YOUR TASK: Return the data exactly, but only from the line containing "BARO1 pin SCL: A4 -> B6" through its last line.

RECORDS FOR THE TASK:
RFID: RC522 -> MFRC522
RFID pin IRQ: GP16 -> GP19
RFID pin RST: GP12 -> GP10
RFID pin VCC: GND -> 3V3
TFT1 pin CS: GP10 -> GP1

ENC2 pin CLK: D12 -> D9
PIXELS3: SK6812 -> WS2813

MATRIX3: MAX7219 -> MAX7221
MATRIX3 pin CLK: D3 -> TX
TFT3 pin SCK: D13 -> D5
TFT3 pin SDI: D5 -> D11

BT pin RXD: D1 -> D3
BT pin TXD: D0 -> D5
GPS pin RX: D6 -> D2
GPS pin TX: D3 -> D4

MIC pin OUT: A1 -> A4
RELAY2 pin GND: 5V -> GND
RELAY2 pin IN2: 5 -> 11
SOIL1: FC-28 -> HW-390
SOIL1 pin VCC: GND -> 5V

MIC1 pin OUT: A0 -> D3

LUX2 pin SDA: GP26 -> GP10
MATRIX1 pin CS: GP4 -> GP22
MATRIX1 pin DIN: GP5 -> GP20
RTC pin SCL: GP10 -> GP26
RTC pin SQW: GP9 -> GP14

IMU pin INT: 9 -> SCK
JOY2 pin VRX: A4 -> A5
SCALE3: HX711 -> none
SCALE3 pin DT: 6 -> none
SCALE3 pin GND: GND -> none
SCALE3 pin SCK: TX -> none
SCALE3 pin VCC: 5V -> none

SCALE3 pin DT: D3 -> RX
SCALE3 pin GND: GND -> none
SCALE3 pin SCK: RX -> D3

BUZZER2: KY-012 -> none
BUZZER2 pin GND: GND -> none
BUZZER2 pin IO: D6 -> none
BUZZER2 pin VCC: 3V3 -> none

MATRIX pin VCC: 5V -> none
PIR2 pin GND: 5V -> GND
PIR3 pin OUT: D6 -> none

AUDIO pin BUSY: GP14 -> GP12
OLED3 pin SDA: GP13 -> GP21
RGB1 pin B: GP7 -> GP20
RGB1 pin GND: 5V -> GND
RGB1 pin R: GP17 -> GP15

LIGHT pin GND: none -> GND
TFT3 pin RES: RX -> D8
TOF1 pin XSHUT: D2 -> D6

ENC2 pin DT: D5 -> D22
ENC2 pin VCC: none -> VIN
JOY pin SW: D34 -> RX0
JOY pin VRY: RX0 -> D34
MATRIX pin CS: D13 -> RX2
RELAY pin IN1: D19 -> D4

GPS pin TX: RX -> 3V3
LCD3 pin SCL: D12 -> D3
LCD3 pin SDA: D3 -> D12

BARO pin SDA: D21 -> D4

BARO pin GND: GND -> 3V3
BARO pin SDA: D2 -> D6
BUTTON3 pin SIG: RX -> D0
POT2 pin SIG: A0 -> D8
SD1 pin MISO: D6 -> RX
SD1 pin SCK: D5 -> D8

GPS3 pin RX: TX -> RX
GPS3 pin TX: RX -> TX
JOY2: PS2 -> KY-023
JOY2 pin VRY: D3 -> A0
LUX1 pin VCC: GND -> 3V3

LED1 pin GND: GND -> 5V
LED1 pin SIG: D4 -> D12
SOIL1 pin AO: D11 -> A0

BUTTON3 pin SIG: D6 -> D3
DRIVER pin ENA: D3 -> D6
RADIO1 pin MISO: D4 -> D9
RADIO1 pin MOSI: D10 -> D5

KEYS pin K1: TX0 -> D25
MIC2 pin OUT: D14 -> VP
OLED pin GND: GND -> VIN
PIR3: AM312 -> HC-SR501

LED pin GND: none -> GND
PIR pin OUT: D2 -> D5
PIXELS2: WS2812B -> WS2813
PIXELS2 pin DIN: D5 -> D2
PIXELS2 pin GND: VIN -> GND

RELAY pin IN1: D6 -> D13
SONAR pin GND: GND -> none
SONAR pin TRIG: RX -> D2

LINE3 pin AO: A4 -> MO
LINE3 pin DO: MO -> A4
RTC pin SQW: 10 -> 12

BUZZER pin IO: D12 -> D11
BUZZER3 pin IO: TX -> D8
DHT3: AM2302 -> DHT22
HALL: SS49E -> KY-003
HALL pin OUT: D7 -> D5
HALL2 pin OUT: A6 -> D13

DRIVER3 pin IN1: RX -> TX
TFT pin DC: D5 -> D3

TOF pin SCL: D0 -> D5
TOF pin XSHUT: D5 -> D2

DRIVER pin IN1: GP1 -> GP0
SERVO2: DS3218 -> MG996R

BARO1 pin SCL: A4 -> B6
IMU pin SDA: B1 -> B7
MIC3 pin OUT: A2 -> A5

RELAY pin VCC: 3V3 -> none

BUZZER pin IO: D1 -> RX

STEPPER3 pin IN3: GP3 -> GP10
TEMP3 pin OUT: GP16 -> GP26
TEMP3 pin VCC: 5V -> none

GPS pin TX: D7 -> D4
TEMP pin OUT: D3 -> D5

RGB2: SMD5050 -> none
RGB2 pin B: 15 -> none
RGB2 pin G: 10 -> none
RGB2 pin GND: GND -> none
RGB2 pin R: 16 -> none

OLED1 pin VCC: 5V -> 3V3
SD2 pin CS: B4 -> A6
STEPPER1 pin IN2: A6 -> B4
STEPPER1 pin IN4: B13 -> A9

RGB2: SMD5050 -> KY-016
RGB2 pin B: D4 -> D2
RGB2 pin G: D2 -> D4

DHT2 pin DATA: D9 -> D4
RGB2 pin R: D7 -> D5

RESPONSE FOR THIS EXERCISE:
BARO1 pin SCL: A4 -> B6
IMU pin SDA: B1 -> B7
MIC3 pin OUT: A2 -> A5

RELAY pin VCC: 3V3 -> none

BUZZER pin IO: D1 -> RX

STEPPER3 pin IN3: GP3 -> GP10
TEMP3 pin OUT: GP16 -> GP26
TEMP3 pin VCC: 5V -> none

GPS pin TX: D7 -> D4
TEMP pin OUT: D3 -> D5

RGB2: SMD5050 -> none
RGB2 pin B: 15 -> none
RGB2 pin G: 10 -> none
RGB2 pin GND: GND -> none
RGB2 pin R: 16 -> none

OLED1 pin VCC: 5V -> 3V3
SD2 pin CS: B4 -> A6
STEPPER1 pin IN2: A6 -> B4
STEPPER1 pin IN4: B13 -> A9

RGB2: SMD5050 -> KY-016
RGB2 pin B: D4 -> D2
RGB2 pin G: D2 -> D4

DHT2 pin DATA: D9 -> D4
RGB2 pin R: D7 -> D5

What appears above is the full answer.